Records from a collection:

◇ ◇ ◇ ◇ ◇ ◇ ◇

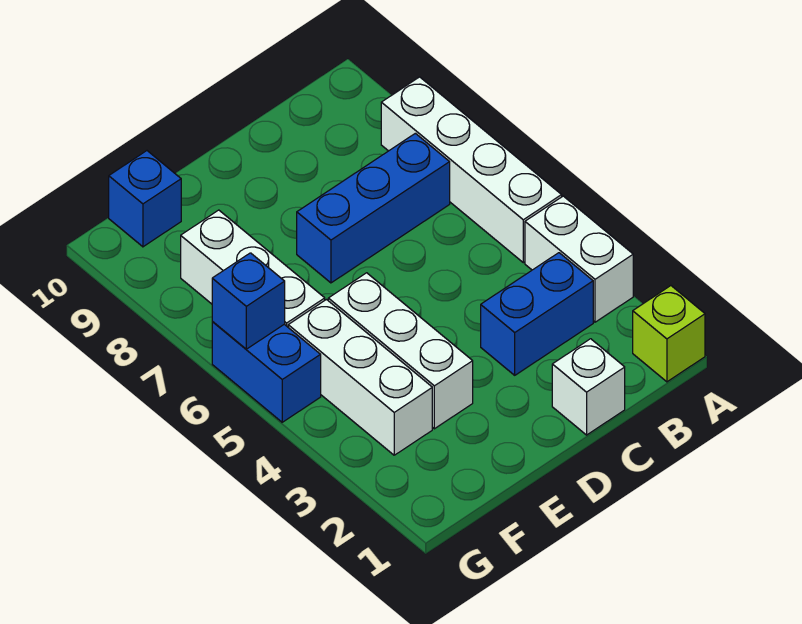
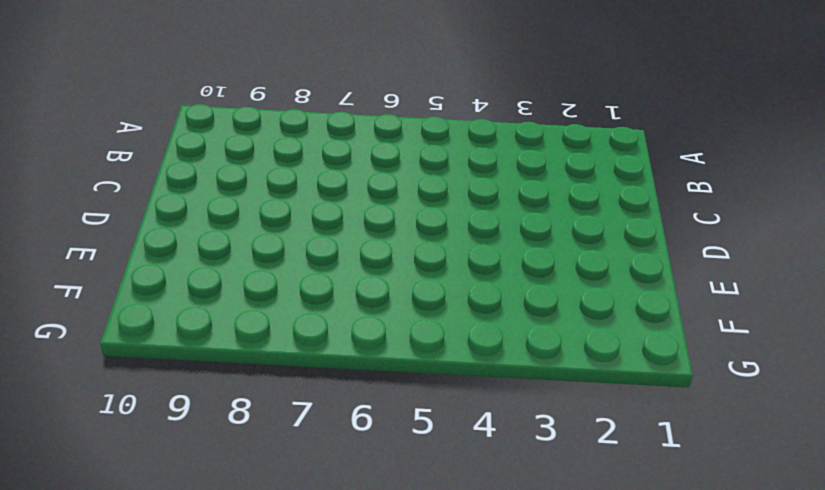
none -> lime brick A1 level 1
none -> white brick A3:A4 level 1
none -> white brick A5:A8 level 1

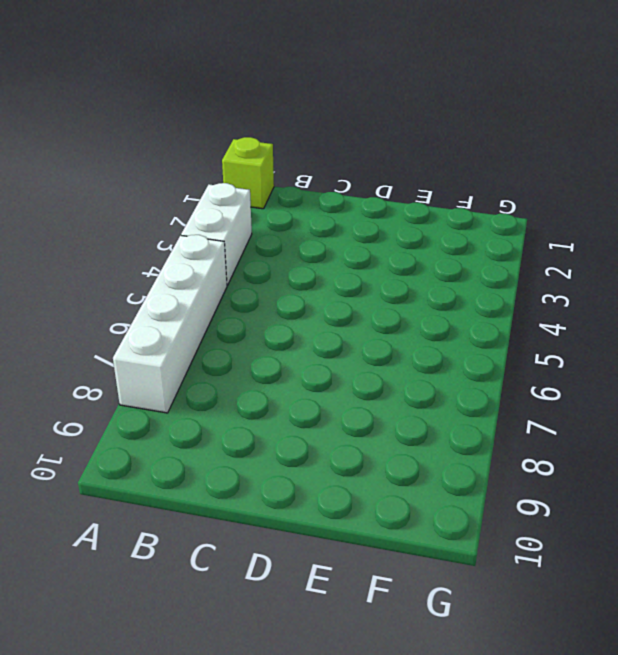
none -> blue brick B3:C3 level 1
none -> blue brick B7:D7 level 1
none -> white brick C1 level 1

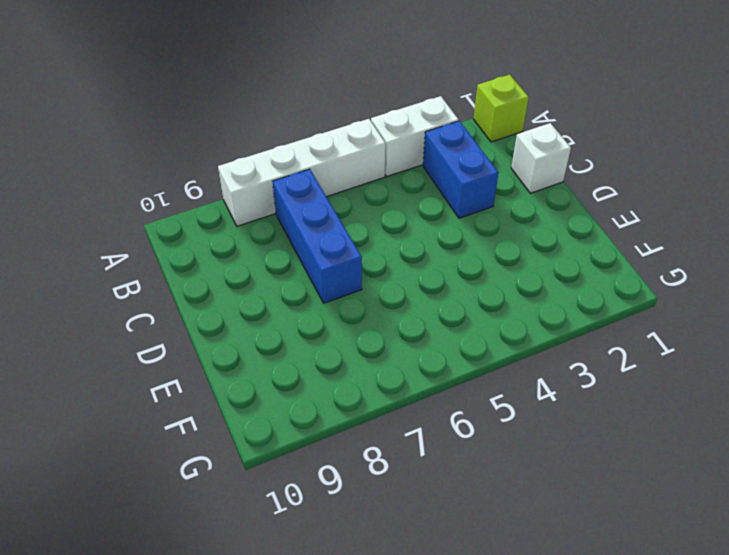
none -> white brick E3:E5 level 1
none -> white brick F3:F5 level 1
none -> white brick F6:F8 level 1

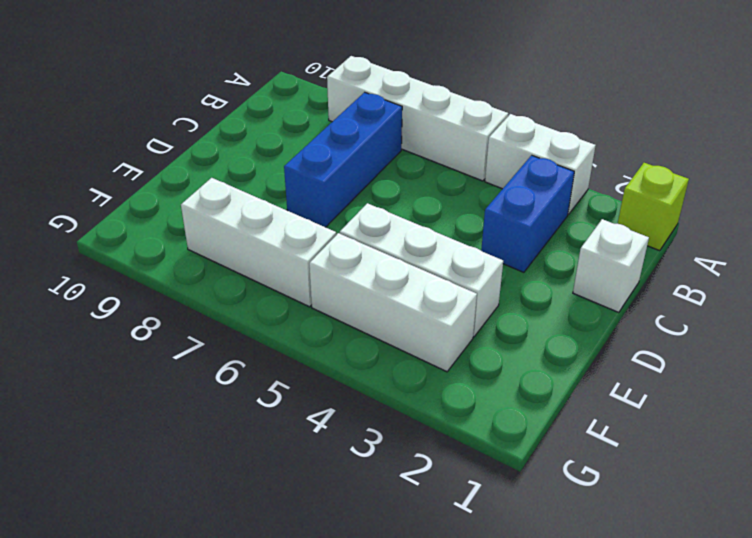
none -> blue brick F10 level 1
none -> blue brick G5:G6 level 1
none -> blue brick G6 level 2

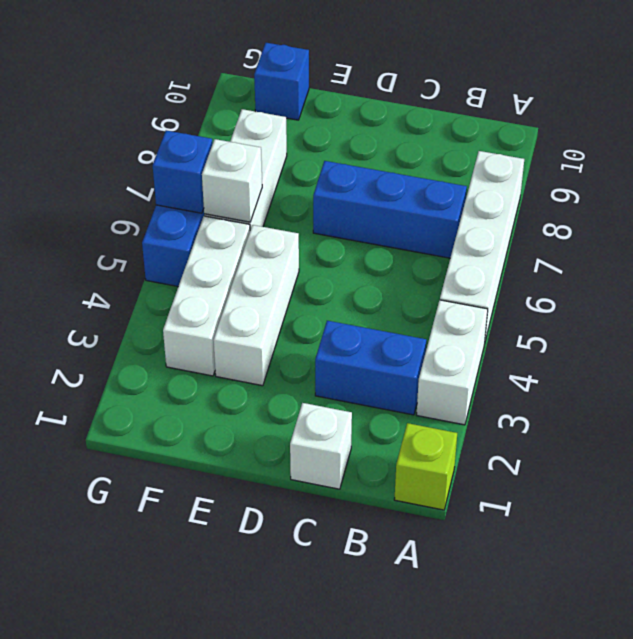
white brick F6 level 2 -> none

◇ ◇ ◇ ◇ ◇ ◇ ◇

**TASK BRIEF:**
The lines needed are those in the data above that hold the string "white"; copy each of them.

**SOLUTION TO THIS PROBLEM:**
none -> white brick A3:A4 level 1
none -> white brick A5:A8 level 1
none -> white brick C1 level 1
none -> white brick E3:E5 level 1
none -> white brick F3:F5 level 1
none -> white brick F6:F8 level 1
white brick F6 level 2 -> none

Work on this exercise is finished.